要做什么: 请把数据中从含有“marginal (116, 278)”的那一行开始、一直到数据最后一行的内容原样照抄一遍，头尾两行都要算上。

===== 数据摘录 =====

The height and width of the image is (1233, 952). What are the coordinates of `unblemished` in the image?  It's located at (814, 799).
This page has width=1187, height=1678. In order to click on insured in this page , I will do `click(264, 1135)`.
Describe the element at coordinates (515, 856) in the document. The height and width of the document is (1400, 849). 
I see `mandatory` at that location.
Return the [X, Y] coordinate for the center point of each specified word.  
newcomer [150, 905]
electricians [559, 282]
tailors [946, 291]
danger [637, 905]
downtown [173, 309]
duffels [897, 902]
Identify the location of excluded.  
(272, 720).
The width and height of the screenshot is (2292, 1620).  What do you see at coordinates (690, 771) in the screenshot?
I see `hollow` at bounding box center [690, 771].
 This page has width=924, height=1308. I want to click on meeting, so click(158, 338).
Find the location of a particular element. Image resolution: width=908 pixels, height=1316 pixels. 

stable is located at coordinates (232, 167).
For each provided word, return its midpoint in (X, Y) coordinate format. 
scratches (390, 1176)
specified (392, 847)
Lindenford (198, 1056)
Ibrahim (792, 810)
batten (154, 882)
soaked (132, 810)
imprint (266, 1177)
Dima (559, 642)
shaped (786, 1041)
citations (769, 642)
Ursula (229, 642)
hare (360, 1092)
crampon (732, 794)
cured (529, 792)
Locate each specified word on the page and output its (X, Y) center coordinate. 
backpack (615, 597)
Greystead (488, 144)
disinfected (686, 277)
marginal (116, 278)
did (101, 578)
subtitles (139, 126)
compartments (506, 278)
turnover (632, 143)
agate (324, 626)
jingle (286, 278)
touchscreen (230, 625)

=====

练习结果:
marginal (116, 278)
did (101, 578)
subtitles (139, 126)
compartments (506, 278)
turnover (632, 143)
agate (324, 626)
jingle (286, 278)
touchscreen (230, 625)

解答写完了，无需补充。